+++ Task input +++

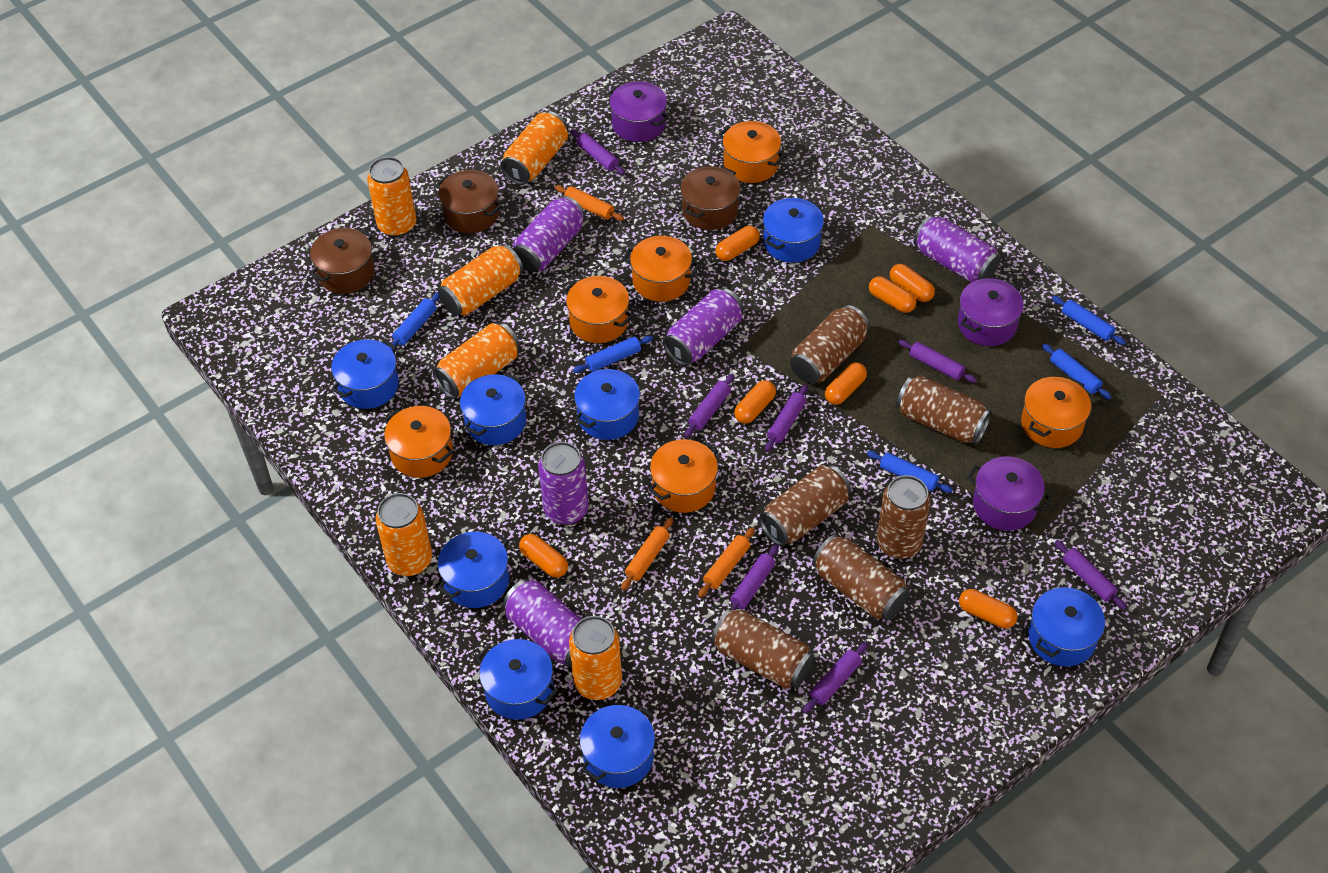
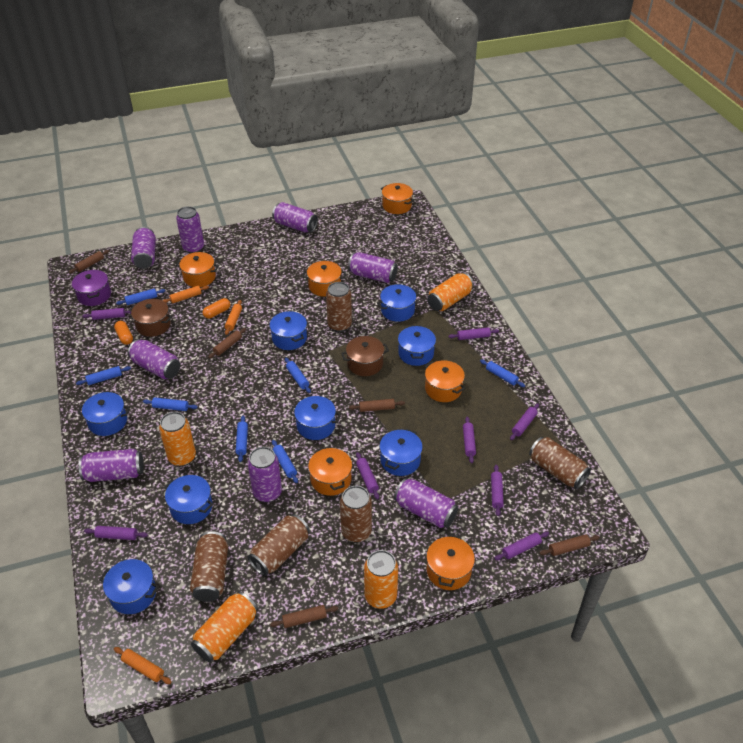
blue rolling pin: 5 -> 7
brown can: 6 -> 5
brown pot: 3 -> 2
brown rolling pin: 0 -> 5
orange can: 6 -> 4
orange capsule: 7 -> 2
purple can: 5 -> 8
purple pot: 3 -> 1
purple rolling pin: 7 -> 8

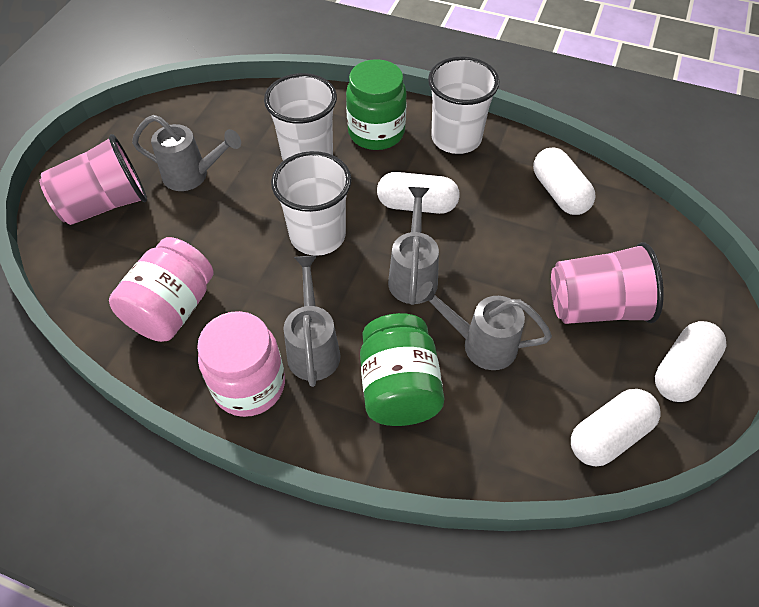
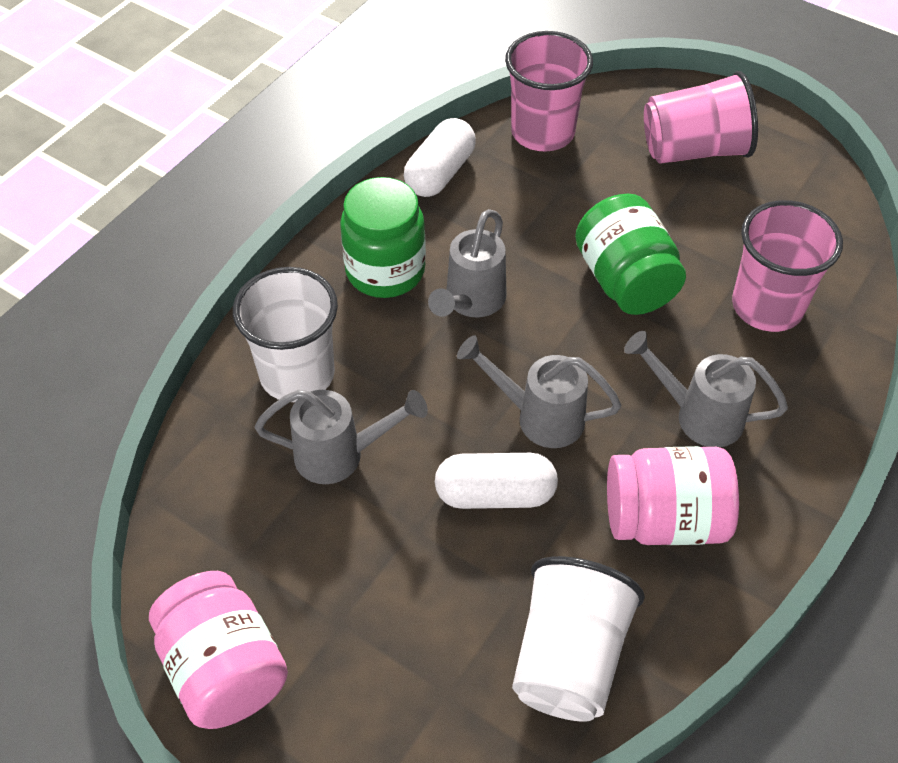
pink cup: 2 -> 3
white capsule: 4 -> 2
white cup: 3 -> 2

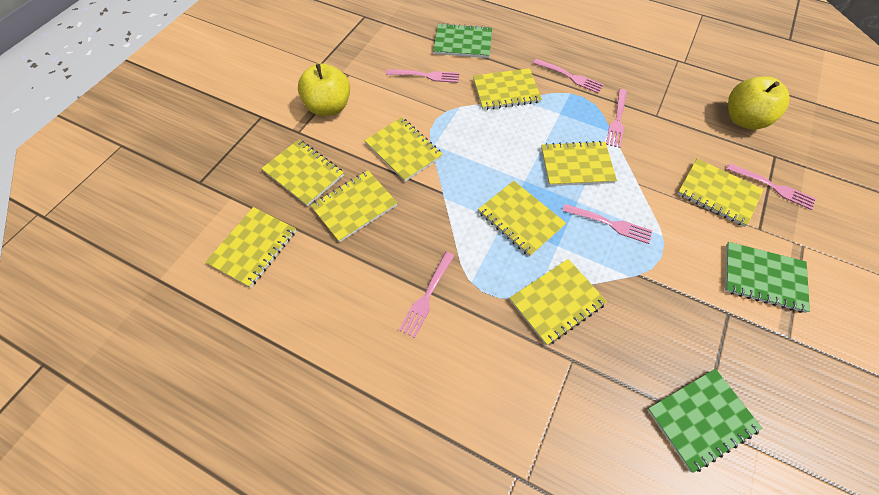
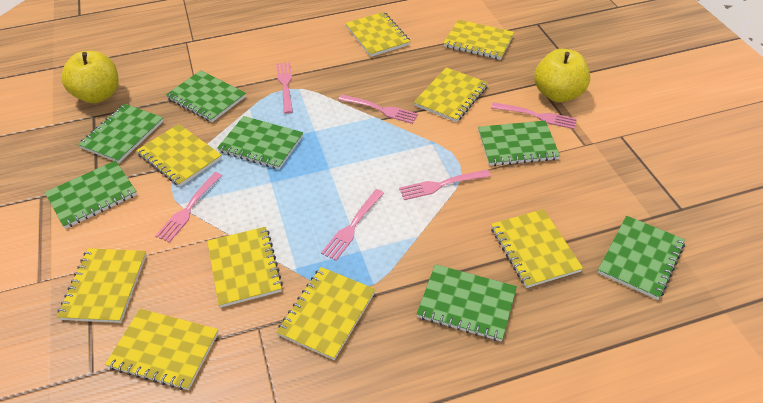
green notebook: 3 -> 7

+++

Work item — Make an exact reproduction of the listing above, without any pictures.

Solved problem —
blue rolling pin: 5 -> 7
brown can: 6 -> 5
brown pot: 3 -> 2
brown rolling pin: 0 -> 5
orange can: 6 -> 4
orange capsule: 7 -> 2
purple can: 5 -> 8
purple pot: 3 -> 1
purple rolling pin: 7 -> 8

pink cup: 2 -> 3
white capsule: 4 -> 2
white cup: 3 -> 2

green notebook: 3 -> 7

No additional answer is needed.